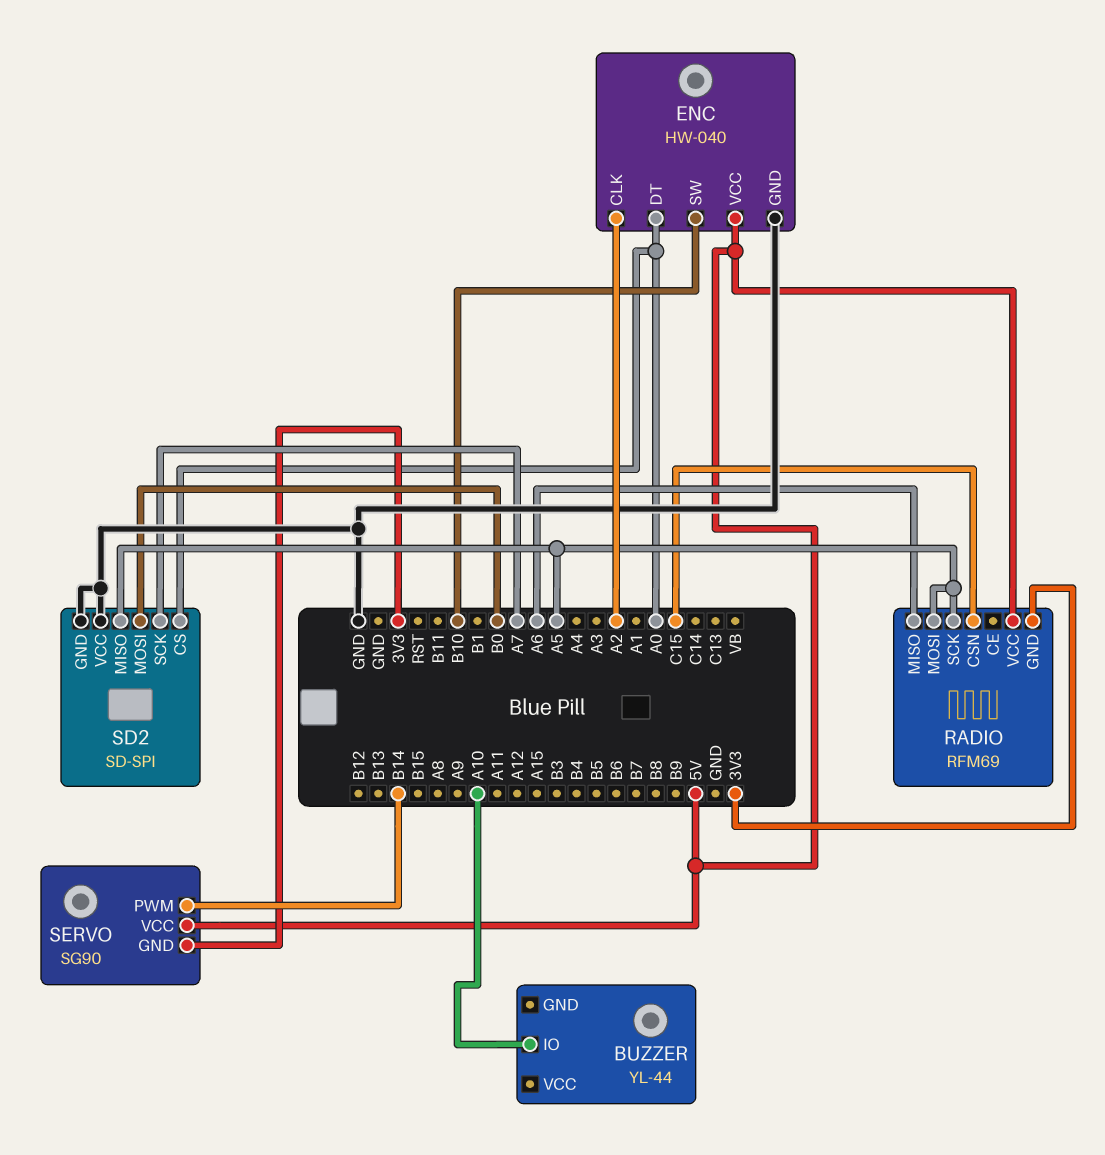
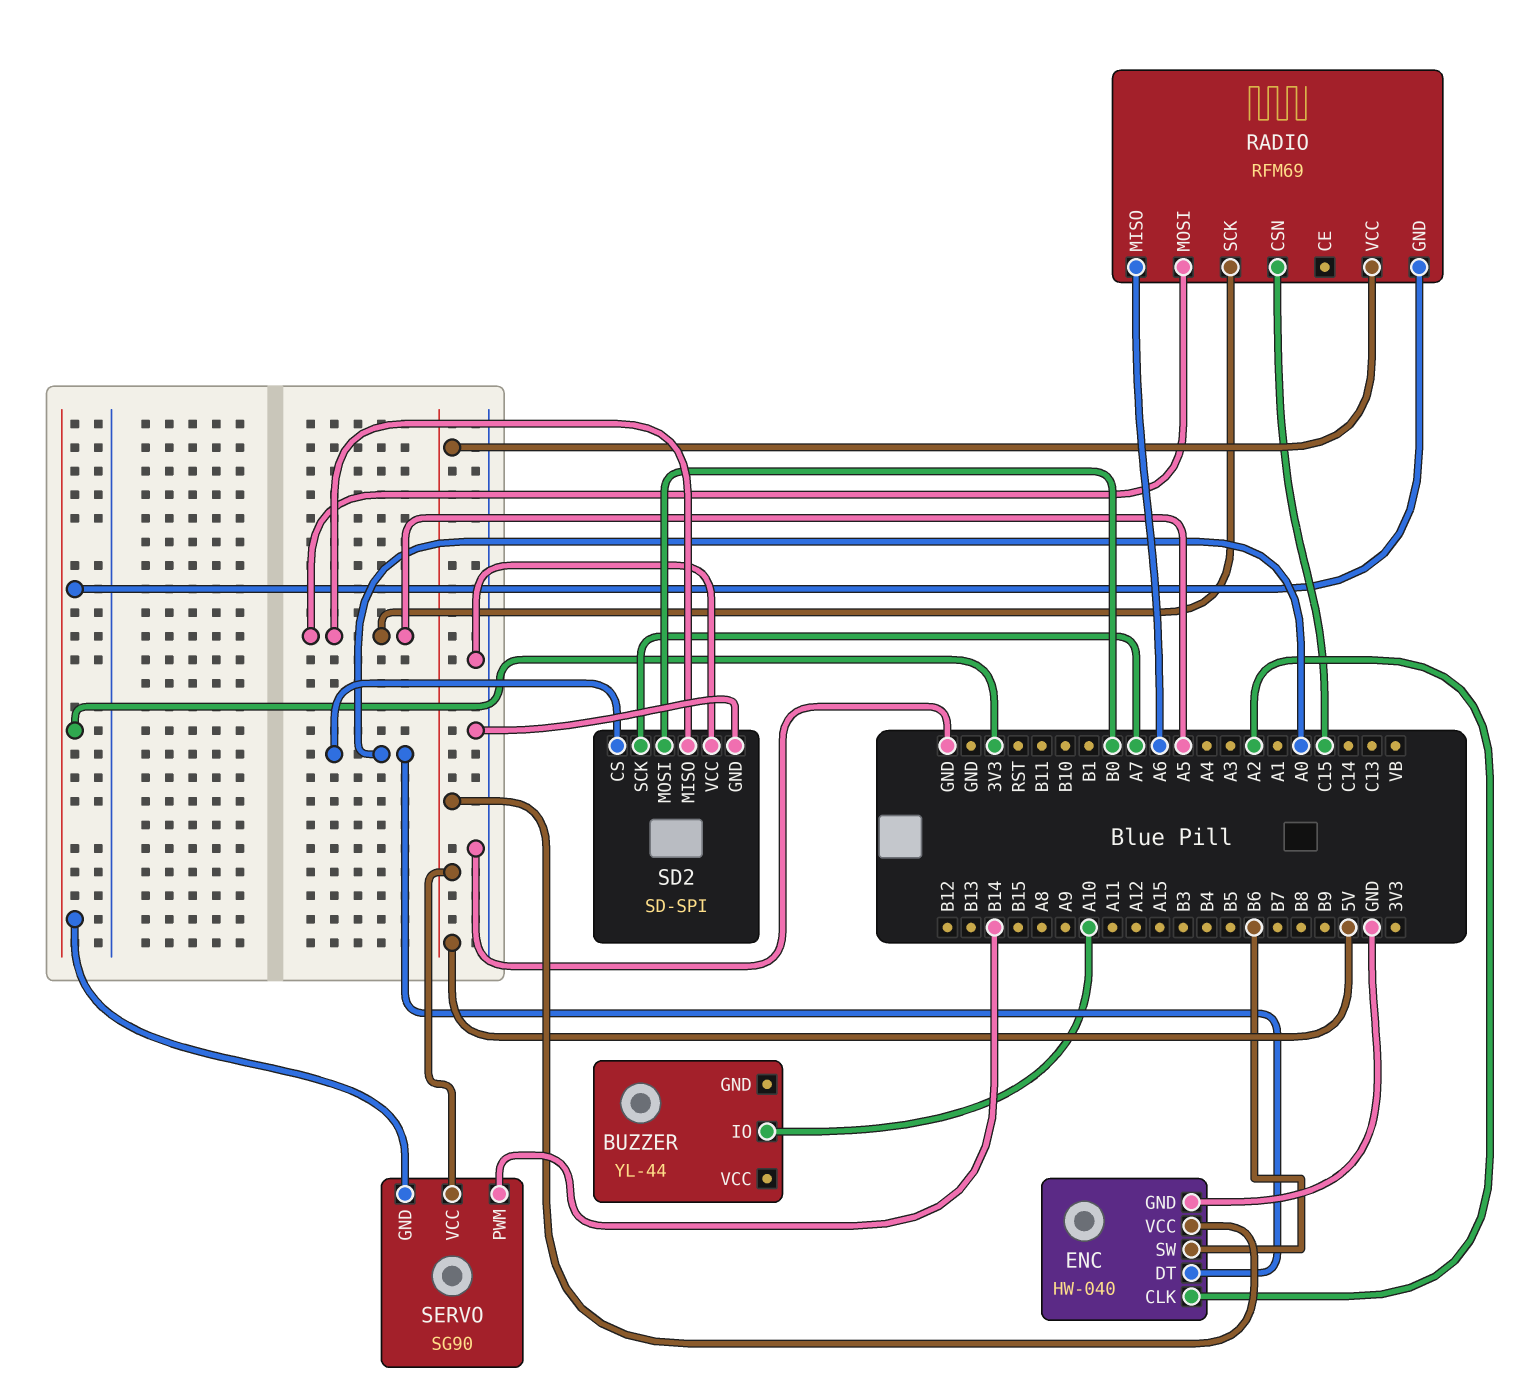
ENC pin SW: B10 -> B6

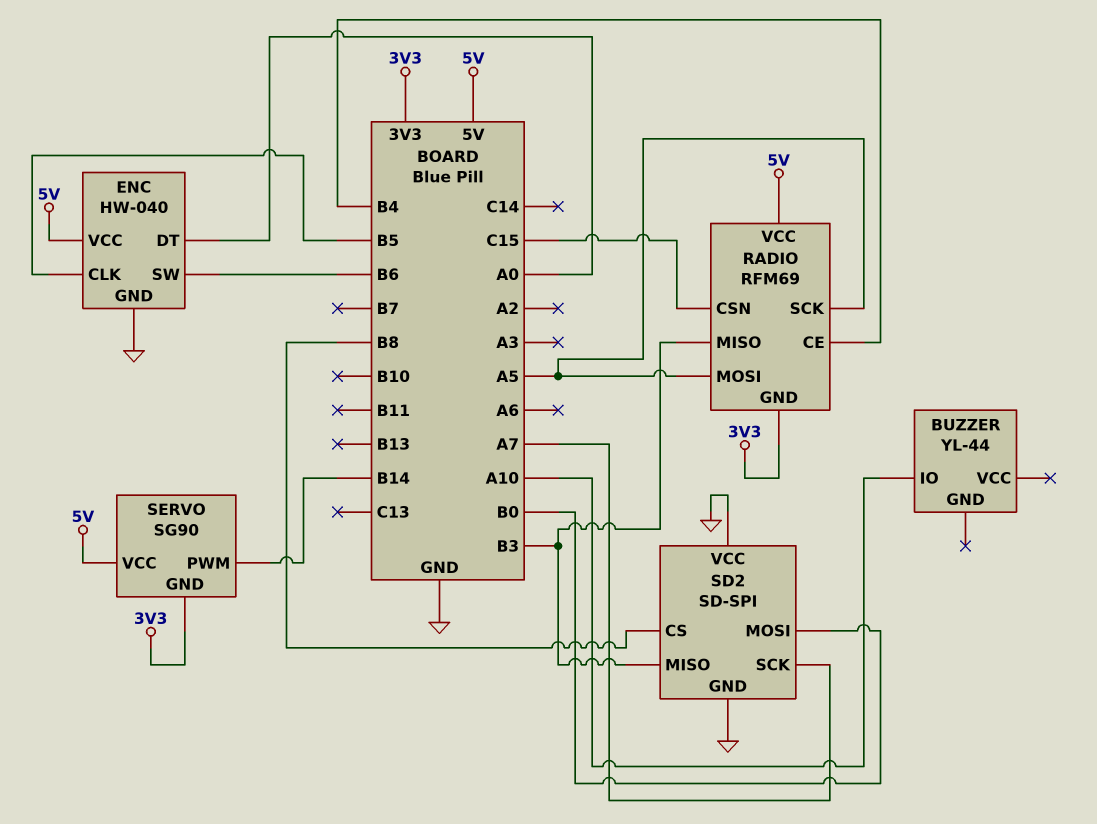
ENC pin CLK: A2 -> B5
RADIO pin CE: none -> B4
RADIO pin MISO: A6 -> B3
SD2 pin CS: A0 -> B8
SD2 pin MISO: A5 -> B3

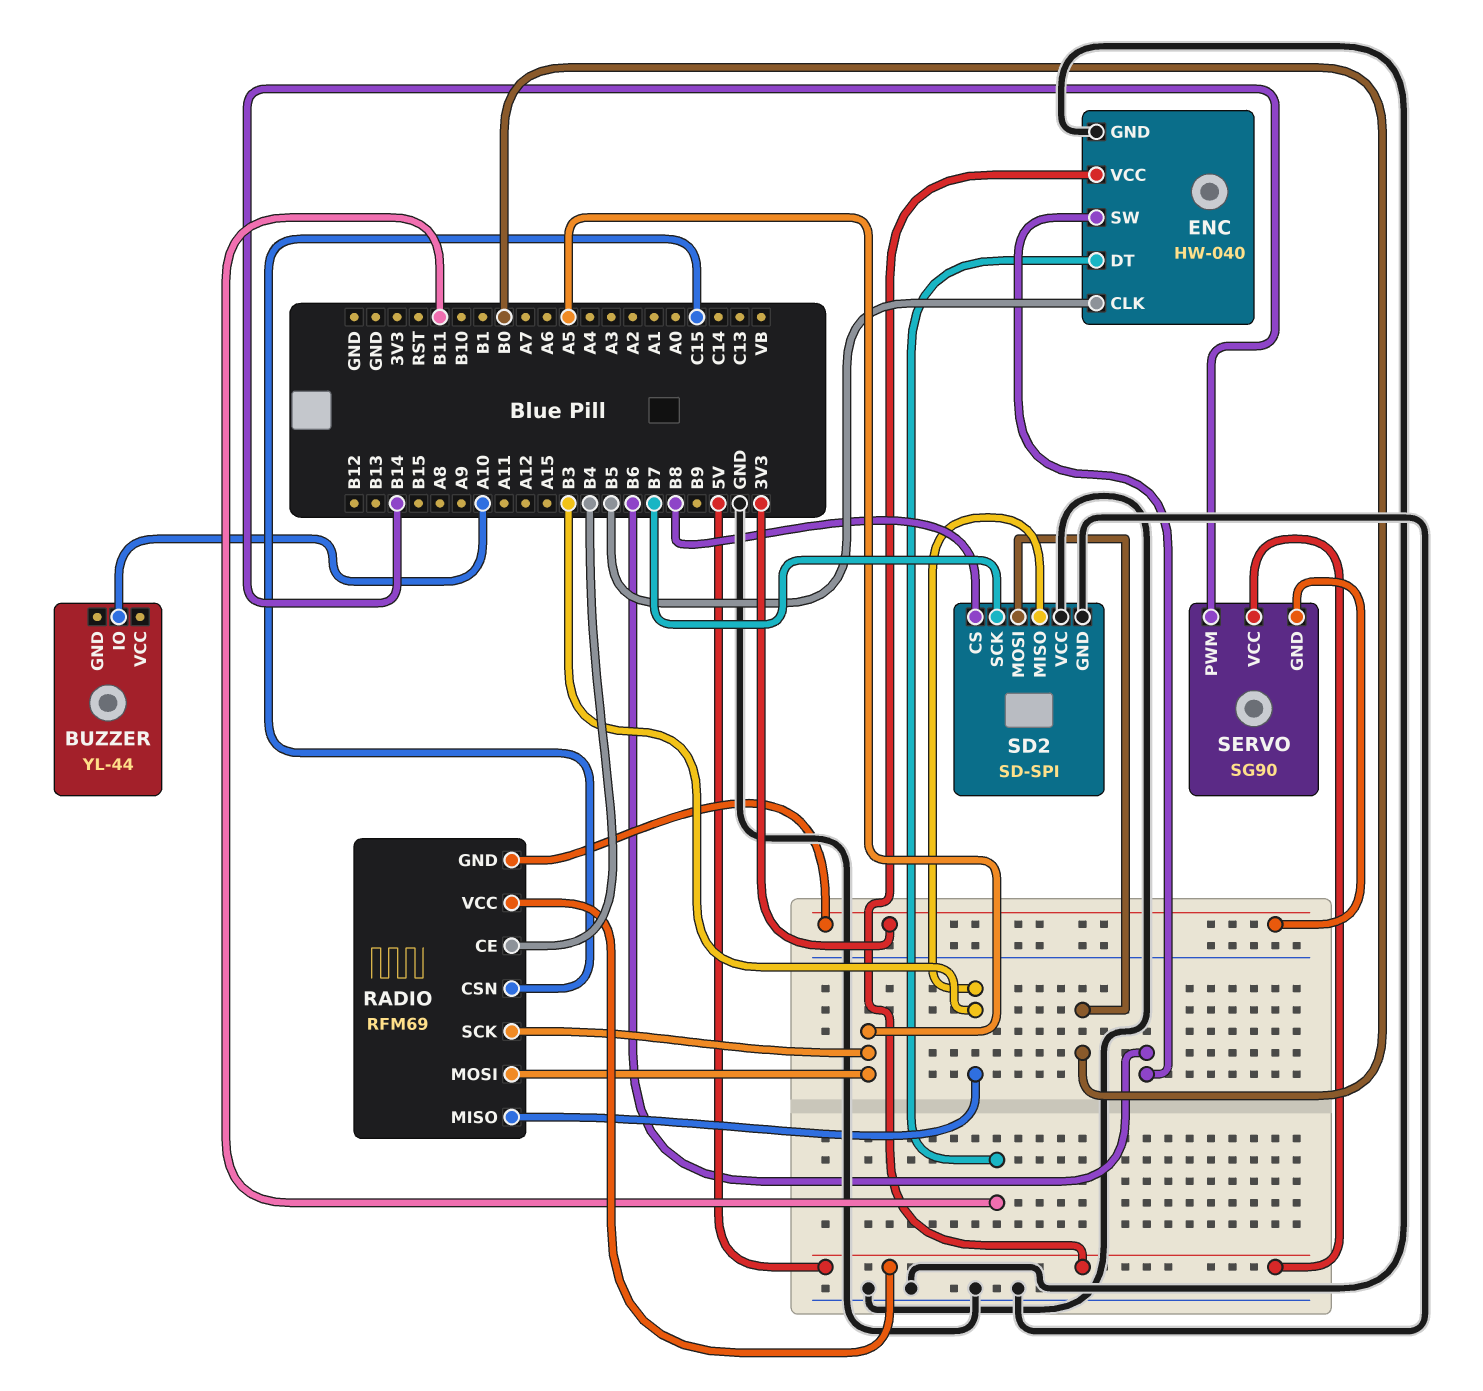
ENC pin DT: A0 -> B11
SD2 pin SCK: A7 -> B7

_Task statement:_ With the line containing "ENC pin CLK: A2 -> B5" as the first line and the last line of the listing as the final one, reproduce that span exactly, without pictures.

_Result:_
ENC pin CLK: A2 -> B5
RADIO pin CE: none -> B4
RADIO pin MISO: A6 -> B3
SD2 pin CS: A0 -> B8
SD2 pin MISO: A5 -> B3

ENC pin DT: A0 -> B11
SD2 pin SCK: A7 -> B7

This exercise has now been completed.